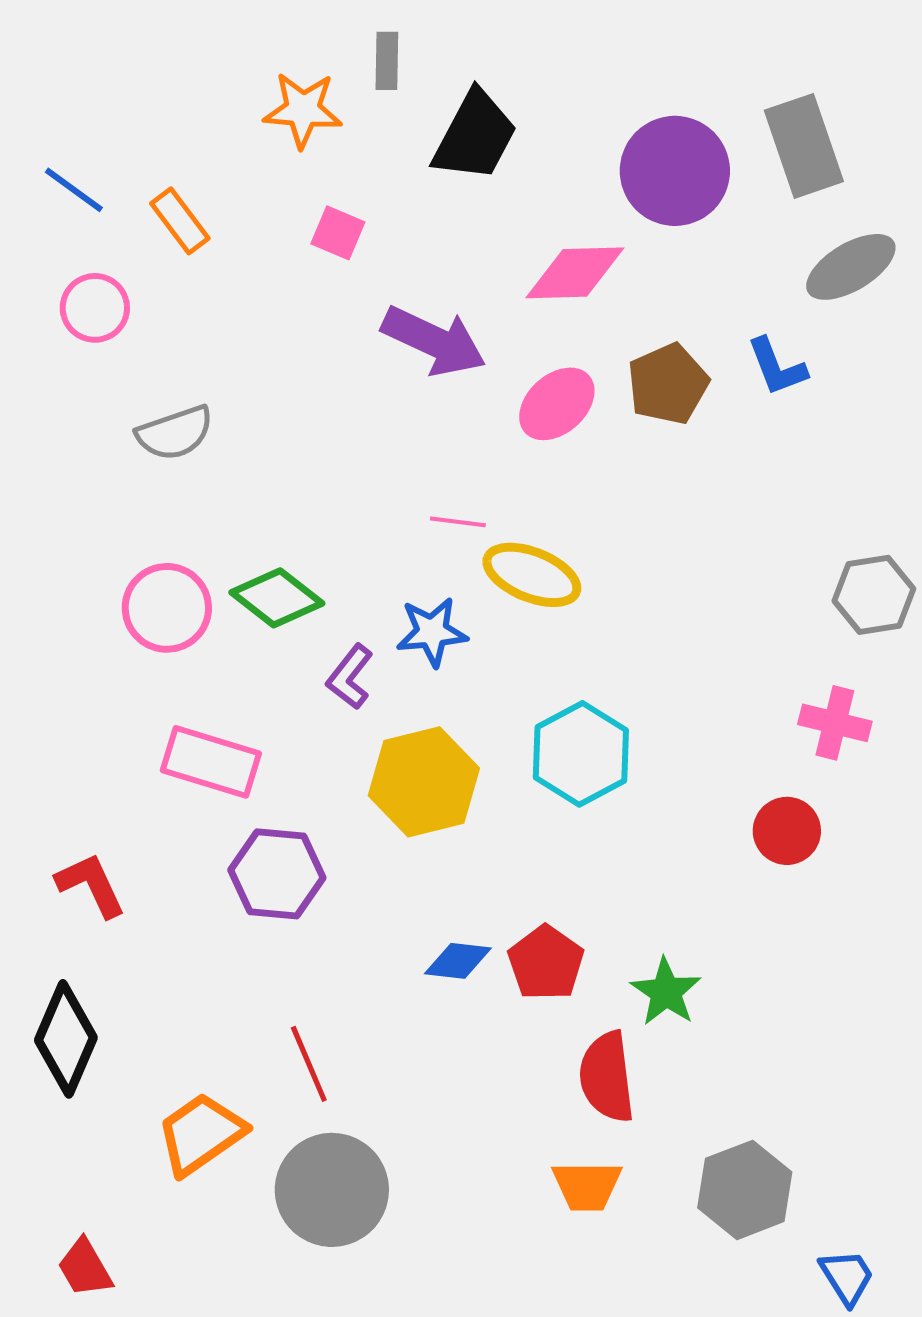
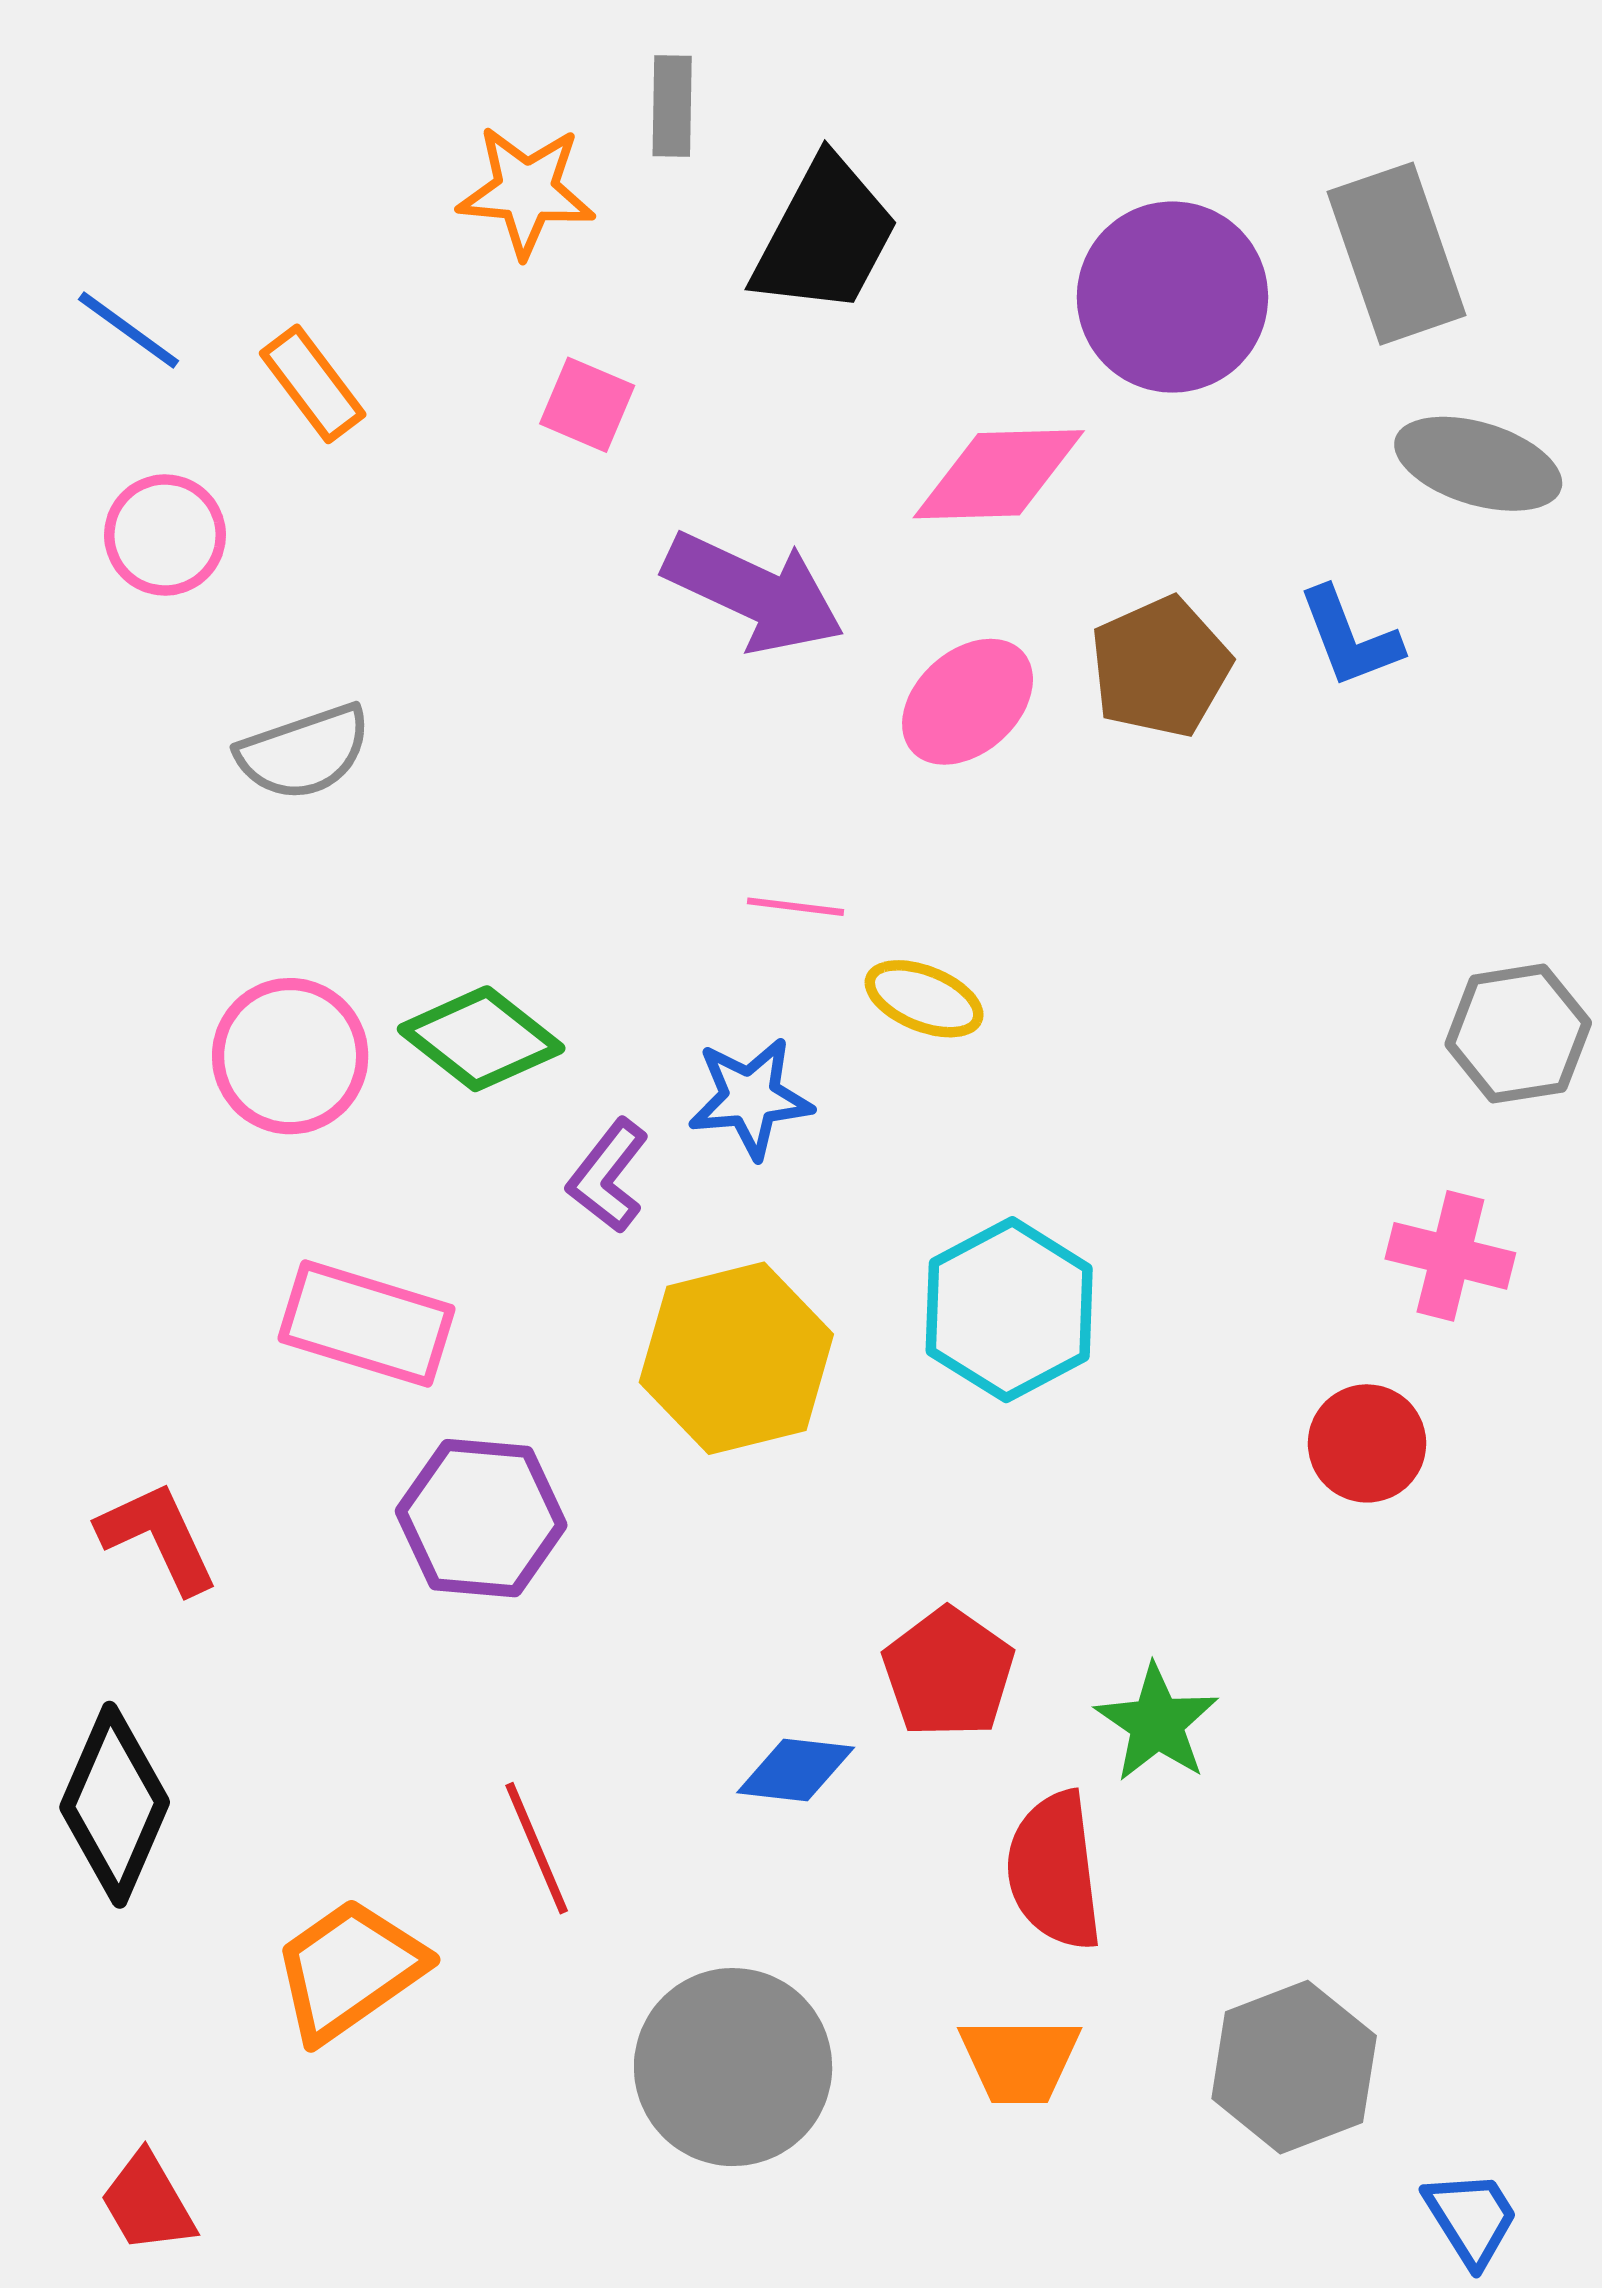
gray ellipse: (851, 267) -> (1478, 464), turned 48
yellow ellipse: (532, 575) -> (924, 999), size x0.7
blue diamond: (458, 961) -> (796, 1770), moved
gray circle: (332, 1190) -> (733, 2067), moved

* * *

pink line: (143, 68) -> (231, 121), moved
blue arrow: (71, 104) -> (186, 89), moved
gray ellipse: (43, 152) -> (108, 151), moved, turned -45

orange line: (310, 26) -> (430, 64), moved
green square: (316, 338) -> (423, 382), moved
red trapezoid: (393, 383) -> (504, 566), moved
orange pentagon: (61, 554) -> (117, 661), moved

Aim of the exercise = From the listing above, repeat exactly the lines starting at the line that includes "pink line: (143, 68) -> (231, 121), moved" and ending at the line that includes "green square: (316, 338) -> (423, 382), moved", with nothing outside that span.

Your solution =
pink line: (143, 68) -> (231, 121), moved
blue arrow: (71, 104) -> (186, 89), moved
gray ellipse: (43, 152) -> (108, 151), moved, turned -45

orange line: (310, 26) -> (430, 64), moved
green square: (316, 338) -> (423, 382), moved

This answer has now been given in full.